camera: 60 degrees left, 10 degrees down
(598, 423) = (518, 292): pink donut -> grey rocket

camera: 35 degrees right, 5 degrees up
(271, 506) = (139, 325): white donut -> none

┄┄┄┄┄┄

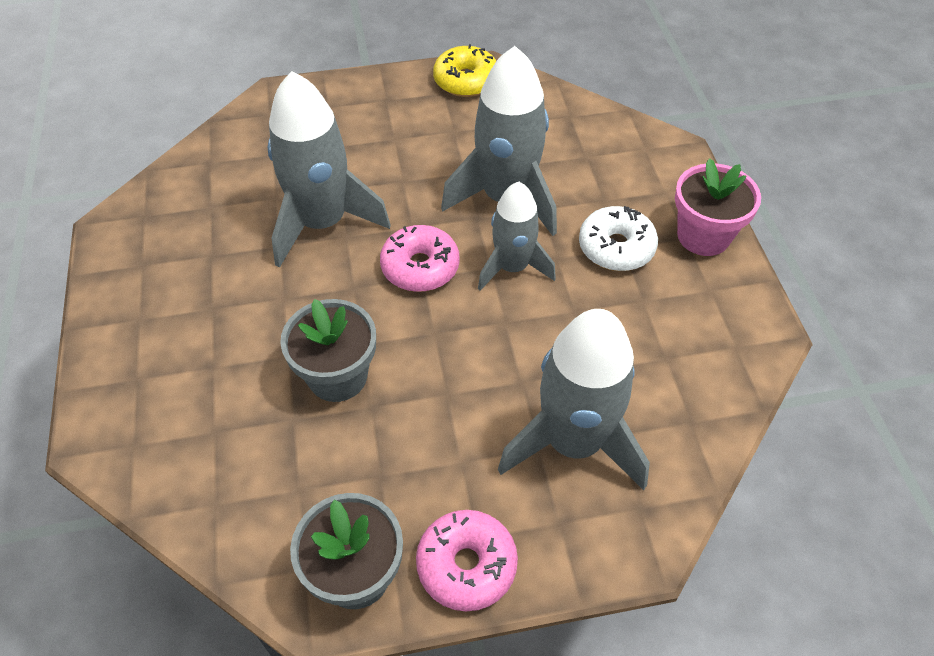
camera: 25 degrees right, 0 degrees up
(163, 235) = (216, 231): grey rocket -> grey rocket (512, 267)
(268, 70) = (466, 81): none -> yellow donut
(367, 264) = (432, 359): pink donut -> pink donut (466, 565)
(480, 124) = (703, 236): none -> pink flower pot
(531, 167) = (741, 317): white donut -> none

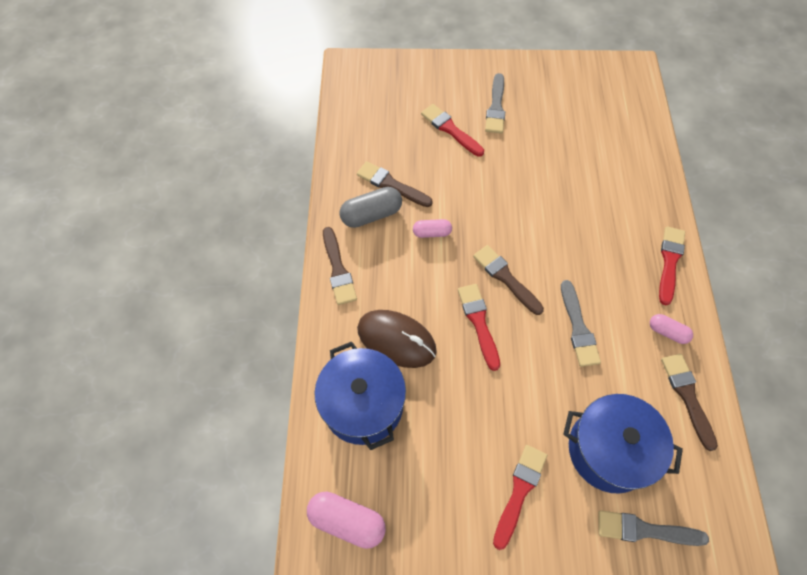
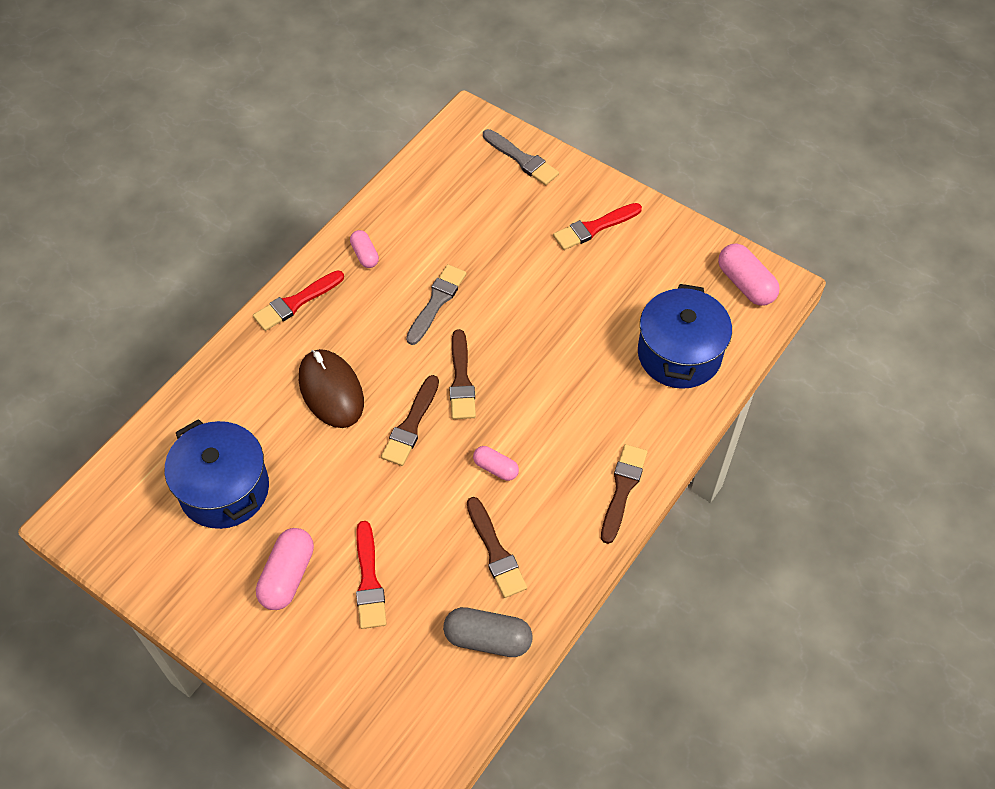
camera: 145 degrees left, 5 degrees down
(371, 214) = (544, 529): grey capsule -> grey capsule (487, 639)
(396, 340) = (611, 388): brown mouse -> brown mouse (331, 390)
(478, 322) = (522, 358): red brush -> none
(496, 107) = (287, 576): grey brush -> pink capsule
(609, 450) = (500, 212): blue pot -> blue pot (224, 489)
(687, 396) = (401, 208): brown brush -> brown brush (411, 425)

┄┄┄┄┄┄

§ EXERCISE BRIEF
Look over the entries above and count the lines where the word "right" appears, then report only that count.

§ YOUR SOLUTION
2